**** MATERIALS PROVIDED ****
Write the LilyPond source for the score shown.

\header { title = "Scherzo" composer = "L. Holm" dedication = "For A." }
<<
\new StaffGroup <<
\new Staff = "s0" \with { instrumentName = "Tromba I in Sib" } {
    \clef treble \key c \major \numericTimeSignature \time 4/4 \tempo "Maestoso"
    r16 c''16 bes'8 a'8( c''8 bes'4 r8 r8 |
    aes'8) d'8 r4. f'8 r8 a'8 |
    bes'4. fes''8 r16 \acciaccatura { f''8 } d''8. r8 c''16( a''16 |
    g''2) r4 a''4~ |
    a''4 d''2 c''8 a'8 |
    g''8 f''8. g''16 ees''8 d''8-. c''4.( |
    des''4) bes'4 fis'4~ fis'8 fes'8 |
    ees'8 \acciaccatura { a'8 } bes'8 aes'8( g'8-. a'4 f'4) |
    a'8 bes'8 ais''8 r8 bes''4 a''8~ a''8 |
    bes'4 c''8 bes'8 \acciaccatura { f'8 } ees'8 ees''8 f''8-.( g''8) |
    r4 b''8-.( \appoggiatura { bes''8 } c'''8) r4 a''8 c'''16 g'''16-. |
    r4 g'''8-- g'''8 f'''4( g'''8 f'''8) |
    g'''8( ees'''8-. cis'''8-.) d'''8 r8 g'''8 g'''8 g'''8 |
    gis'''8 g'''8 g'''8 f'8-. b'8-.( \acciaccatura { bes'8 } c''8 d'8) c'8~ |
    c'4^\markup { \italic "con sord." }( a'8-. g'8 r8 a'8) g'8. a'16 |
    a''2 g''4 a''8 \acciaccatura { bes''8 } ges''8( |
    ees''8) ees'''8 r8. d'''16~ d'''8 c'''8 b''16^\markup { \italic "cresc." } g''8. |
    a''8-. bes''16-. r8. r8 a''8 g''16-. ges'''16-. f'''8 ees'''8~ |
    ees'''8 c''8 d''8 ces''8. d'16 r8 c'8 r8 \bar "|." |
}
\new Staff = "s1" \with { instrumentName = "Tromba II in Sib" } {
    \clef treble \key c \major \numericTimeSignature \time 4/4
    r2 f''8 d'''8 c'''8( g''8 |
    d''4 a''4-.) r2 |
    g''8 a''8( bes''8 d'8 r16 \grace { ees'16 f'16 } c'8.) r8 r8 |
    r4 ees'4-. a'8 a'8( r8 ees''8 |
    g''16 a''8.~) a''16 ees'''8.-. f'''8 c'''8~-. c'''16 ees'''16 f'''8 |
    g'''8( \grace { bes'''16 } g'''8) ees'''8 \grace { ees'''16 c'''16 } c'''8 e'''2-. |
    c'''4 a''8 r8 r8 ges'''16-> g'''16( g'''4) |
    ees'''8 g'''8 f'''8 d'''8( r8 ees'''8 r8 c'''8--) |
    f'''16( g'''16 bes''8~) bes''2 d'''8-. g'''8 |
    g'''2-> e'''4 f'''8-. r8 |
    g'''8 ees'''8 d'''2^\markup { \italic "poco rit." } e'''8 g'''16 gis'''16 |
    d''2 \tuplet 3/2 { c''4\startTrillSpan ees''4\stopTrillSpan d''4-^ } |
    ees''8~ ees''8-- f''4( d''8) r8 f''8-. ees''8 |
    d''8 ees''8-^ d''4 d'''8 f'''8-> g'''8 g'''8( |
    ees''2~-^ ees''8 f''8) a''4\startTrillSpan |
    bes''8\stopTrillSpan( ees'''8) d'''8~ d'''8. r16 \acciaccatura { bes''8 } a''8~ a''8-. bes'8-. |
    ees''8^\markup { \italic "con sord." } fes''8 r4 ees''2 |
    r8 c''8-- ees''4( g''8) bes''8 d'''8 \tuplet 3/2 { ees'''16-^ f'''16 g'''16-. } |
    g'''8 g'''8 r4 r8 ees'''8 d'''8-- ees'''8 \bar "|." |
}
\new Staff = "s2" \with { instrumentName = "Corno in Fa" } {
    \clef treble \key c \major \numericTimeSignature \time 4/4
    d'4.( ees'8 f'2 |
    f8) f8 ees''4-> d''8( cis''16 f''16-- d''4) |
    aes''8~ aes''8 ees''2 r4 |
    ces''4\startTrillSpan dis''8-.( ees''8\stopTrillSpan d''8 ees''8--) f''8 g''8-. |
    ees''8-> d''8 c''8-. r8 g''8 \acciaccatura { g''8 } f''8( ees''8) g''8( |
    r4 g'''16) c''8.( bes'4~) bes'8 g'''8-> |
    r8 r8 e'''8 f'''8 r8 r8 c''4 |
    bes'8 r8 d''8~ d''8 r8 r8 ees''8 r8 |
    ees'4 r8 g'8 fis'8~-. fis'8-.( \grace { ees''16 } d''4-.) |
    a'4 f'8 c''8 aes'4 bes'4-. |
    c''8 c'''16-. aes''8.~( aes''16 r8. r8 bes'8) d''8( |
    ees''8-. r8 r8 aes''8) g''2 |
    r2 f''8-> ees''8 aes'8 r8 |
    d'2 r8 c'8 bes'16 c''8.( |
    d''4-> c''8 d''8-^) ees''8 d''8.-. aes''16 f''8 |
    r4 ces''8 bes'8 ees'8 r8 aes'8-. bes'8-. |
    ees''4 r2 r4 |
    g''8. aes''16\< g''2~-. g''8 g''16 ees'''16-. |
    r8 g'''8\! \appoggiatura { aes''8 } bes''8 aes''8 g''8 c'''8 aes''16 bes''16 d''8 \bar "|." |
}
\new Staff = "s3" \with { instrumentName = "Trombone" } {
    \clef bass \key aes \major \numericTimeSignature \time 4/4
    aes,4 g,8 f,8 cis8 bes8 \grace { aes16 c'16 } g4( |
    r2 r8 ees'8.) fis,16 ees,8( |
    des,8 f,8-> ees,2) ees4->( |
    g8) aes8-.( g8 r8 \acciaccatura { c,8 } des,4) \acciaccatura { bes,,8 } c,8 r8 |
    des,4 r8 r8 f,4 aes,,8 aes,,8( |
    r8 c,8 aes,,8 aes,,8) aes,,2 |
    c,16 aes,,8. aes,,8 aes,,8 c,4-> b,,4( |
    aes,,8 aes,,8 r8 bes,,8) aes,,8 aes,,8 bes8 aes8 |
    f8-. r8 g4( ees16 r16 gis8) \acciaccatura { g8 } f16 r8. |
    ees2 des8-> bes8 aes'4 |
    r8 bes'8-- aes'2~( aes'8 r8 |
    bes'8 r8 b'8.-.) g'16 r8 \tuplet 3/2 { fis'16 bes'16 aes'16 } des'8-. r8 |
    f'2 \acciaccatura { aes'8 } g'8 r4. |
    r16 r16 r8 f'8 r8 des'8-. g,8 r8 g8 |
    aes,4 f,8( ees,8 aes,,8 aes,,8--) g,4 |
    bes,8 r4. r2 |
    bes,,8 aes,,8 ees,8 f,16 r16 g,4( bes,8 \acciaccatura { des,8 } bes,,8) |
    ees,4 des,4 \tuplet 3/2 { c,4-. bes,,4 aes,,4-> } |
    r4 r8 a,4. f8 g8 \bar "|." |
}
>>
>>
****
> [WHAT YOU SHOULD DO] Locate every line in the entries above that contains the string "Tromba", matching case exactly, and copy each of those lines in full.

> [ANSWER]
\new Staff = "s0" \with { instrumentName = "Tromba I in Sib" } {
\new Staff = "s1" \with { instrumentName = "Tromba II in Sib" } {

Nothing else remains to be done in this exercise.